▶ **Instructions to follow**
Beneath this instruction is a listing. Transcribe from it only the stretch from the line with "orange brick E6:F6" through the line with "orange brick I9:I12", both end lines included, exactly as written.

▶ **Provided data**
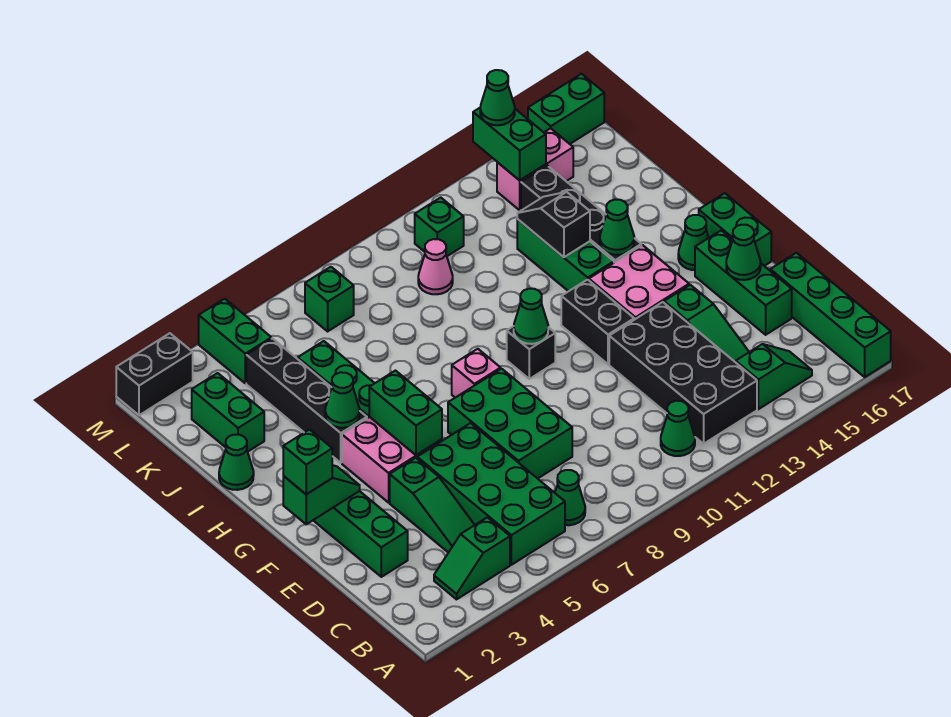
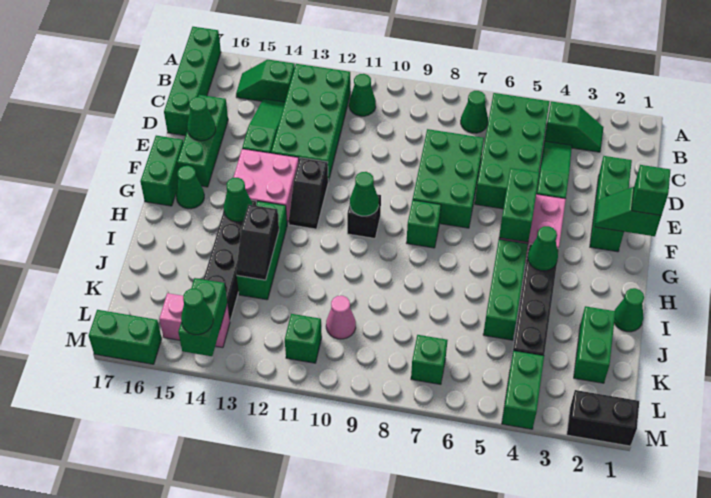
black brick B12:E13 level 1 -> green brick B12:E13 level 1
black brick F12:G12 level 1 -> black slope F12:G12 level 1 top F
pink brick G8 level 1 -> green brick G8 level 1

==

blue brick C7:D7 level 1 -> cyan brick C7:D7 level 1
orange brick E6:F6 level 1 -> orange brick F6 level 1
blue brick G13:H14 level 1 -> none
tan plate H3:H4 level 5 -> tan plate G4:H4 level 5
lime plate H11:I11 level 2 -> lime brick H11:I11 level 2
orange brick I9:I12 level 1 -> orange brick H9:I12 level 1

▶ **Written answer**
orange brick E6:F6 level 1 -> orange brick F6 level 1
blue brick G13:H14 level 1 -> none
tan plate H3:H4 level 5 -> tan plate G4:H4 level 5
lime plate H11:I11 level 2 -> lime brick H11:I11 level 2
orange brick I9:I12 level 1 -> orange brick H9:I12 level 1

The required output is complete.